_Description of the task_: Reproduce exactly, and only, the lines below from the one containing "AUDIO1 pin BUSY: 9 -> A2" through the one containing "STEPPER1 pin IN1: 3 -> RX".
─── Data supplied ───
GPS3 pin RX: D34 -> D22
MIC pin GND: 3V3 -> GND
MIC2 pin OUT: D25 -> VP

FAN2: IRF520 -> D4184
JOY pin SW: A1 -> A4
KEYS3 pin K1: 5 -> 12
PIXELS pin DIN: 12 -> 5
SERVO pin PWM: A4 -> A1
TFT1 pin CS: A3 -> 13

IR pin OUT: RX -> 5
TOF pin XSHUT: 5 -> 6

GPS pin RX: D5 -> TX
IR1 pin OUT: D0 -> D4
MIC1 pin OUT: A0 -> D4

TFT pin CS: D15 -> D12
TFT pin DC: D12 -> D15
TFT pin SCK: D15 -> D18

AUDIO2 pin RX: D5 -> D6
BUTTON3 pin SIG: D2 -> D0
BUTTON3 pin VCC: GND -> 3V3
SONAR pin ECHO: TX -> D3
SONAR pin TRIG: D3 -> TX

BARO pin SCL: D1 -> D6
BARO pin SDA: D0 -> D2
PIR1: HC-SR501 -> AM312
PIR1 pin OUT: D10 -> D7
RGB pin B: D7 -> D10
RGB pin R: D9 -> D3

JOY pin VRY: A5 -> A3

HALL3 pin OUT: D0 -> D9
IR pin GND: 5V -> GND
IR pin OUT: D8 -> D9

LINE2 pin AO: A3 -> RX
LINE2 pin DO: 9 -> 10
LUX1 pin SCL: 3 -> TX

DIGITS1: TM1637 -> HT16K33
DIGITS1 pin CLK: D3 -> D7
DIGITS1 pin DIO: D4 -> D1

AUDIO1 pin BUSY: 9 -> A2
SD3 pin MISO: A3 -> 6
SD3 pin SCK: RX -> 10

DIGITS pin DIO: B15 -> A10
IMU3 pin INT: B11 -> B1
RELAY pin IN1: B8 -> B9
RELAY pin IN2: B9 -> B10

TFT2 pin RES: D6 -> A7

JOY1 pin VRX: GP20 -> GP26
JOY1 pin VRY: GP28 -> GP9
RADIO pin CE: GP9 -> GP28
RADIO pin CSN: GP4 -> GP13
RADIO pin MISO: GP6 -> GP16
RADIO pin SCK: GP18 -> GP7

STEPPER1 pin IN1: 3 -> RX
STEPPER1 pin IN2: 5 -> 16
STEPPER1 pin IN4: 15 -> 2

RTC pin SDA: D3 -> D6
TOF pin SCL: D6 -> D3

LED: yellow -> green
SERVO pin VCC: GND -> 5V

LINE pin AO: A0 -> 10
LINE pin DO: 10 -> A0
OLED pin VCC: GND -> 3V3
───
_Your solution_:
AUDIO1 pin BUSY: 9 -> A2
SD3 pin MISO: A3 -> 6
SD3 pin SCK: RX -> 10

DIGITS pin DIO: B15 -> A10
IMU3 pin INT: B11 -> B1
RELAY pin IN1: B8 -> B9
RELAY pin IN2: B9 -> B10

TFT2 pin RES: D6 -> A7

JOY1 pin VRX: GP20 -> GP26
JOY1 pin VRY: GP28 -> GP9
RADIO pin CE: GP9 -> GP28
RADIO pin CSN: GP4 -> GP13
RADIO pin MISO: GP6 -> GP16
RADIO pin SCK: GP18 -> GP7

STEPPER1 pin IN1: 3 -> RX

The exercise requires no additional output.